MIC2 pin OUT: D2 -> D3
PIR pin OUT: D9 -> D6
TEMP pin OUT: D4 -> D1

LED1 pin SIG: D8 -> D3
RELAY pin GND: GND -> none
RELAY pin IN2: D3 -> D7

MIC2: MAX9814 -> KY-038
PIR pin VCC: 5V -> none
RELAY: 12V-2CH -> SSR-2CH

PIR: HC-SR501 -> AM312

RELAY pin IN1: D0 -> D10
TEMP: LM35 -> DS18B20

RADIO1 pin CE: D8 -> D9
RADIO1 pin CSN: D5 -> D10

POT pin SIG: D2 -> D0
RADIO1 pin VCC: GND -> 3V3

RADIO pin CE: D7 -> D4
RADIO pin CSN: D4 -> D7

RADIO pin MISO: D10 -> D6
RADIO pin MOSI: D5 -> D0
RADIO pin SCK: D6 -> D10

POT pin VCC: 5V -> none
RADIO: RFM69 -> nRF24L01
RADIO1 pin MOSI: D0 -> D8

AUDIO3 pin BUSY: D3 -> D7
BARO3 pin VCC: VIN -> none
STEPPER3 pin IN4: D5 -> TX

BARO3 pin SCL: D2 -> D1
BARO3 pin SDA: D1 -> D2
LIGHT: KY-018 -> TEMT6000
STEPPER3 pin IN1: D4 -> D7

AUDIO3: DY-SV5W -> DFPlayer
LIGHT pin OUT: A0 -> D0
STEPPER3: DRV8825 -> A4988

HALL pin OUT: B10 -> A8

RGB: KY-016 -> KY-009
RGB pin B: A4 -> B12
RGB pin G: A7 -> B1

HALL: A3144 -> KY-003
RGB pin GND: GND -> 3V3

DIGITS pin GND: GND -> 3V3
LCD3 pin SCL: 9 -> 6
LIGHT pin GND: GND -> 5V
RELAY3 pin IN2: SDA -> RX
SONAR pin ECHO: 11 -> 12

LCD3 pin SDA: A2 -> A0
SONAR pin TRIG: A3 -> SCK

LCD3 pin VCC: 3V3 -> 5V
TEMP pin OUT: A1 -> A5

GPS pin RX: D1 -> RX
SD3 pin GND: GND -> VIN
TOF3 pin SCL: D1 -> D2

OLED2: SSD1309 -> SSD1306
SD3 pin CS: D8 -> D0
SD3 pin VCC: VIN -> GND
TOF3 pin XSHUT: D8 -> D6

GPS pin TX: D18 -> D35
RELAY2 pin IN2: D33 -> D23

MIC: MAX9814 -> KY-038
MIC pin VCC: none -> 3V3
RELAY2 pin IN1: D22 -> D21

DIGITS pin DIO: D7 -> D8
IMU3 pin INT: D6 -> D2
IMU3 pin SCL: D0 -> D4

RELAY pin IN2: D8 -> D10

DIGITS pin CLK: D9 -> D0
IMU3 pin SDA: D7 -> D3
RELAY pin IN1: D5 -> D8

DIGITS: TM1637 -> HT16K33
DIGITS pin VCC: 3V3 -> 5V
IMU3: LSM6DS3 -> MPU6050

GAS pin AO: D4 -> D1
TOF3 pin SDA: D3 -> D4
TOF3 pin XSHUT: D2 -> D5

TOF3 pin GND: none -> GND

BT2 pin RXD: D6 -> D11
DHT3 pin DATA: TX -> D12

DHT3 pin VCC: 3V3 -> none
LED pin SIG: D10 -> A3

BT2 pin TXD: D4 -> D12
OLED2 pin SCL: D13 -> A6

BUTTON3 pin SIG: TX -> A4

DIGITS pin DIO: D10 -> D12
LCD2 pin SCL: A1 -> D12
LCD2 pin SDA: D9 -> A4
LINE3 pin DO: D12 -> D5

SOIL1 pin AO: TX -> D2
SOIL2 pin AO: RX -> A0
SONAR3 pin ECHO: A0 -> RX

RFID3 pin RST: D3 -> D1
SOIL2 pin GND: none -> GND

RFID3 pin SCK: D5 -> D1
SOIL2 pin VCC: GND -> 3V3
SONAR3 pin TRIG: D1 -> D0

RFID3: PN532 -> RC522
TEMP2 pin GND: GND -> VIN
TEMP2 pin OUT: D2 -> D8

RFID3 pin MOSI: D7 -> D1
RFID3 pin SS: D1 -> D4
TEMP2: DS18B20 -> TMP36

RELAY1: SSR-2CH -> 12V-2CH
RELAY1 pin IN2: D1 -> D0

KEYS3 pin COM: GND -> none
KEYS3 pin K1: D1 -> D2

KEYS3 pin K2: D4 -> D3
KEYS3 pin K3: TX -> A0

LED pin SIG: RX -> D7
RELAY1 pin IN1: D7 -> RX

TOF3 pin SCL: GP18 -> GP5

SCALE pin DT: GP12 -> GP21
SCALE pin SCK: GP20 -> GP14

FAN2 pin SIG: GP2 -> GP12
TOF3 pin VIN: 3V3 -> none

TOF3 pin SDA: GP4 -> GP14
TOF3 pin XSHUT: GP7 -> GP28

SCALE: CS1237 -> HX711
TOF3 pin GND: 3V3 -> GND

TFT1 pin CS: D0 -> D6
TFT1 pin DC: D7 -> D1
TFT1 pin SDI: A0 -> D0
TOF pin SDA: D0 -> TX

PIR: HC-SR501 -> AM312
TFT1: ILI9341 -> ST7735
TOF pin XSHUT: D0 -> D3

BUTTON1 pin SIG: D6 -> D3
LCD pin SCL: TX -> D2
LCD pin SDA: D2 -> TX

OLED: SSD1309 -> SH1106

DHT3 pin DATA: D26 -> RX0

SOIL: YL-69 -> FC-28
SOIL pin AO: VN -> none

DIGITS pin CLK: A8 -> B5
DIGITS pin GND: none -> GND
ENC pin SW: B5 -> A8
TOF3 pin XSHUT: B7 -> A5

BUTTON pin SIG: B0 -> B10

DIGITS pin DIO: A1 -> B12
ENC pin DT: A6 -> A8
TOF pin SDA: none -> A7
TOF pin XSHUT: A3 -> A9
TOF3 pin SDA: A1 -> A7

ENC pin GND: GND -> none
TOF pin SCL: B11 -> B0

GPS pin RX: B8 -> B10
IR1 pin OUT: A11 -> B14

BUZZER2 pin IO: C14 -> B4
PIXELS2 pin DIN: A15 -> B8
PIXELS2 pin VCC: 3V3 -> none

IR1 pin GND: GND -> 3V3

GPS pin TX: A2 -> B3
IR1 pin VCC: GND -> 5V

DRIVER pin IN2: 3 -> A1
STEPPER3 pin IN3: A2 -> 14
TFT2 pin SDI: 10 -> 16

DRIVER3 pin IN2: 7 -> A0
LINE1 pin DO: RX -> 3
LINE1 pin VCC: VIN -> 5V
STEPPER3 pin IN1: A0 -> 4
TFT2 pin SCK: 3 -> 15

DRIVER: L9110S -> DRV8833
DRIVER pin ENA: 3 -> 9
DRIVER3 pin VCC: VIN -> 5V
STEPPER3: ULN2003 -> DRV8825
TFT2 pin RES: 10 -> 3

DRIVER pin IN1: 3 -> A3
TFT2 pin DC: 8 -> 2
-*-
TASK TO COMPLETE —
Your answer should be an exact copy of the lines from the one with "TOF3 pin XSHUT: B7 -> A5" through the end of the material, with no other lines.

WORKED SOLUTION —
TOF3 pin XSHUT: B7 -> A5

BUTTON pin SIG: B0 -> B10

DIGITS pin DIO: A1 -> B12
ENC pin DT: A6 -> A8
TOF pin SDA: none -> A7
TOF pin XSHUT: A3 -> A9
TOF3 pin SDA: A1 -> A7

ENC pin GND: GND -> none
TOF pin SCL: B11 -> B0

GPS pin RX: B8 -> B10
IR1 pin OUT: A11 -> B14

BUZZER2 pin IO: C14 -> B4
PIXELS2 pin DIN: A15 -> B8
PIXELS2 pin VCC: 3V3 -> none

IR1 pin GND: GND -> 3V3

GPS pin TX: A2 -> B3
IR1 pin VCC: GND -> 5V

DRIVER pin IN2: 3 -> A1
STEPPER3 pin IN3: A2 -> 14
TFT2 pin SDI: 10 -> 16

DRIVER3 pin IN2: 7 -> A0
LINE1 pin DO: RX -> 3
LINE1 pin VCC: VIN -> 5V
STEPPER3 pin IN1: A0 -> 4
TFT2 pin SCK: 3 -> 15

DRIVER: L9110S -> DRV8833
DRIVER pin ENA: 3 -> 9
DRIVER3 pin VCC: VIN -> 5V
STEPPER3: ULN2003 -> DRV8825
TFT2 pin RES: 10 -> 3

DRIVER pin IN1: 3 -> A3
TFT2 pin DC: 8 -> 2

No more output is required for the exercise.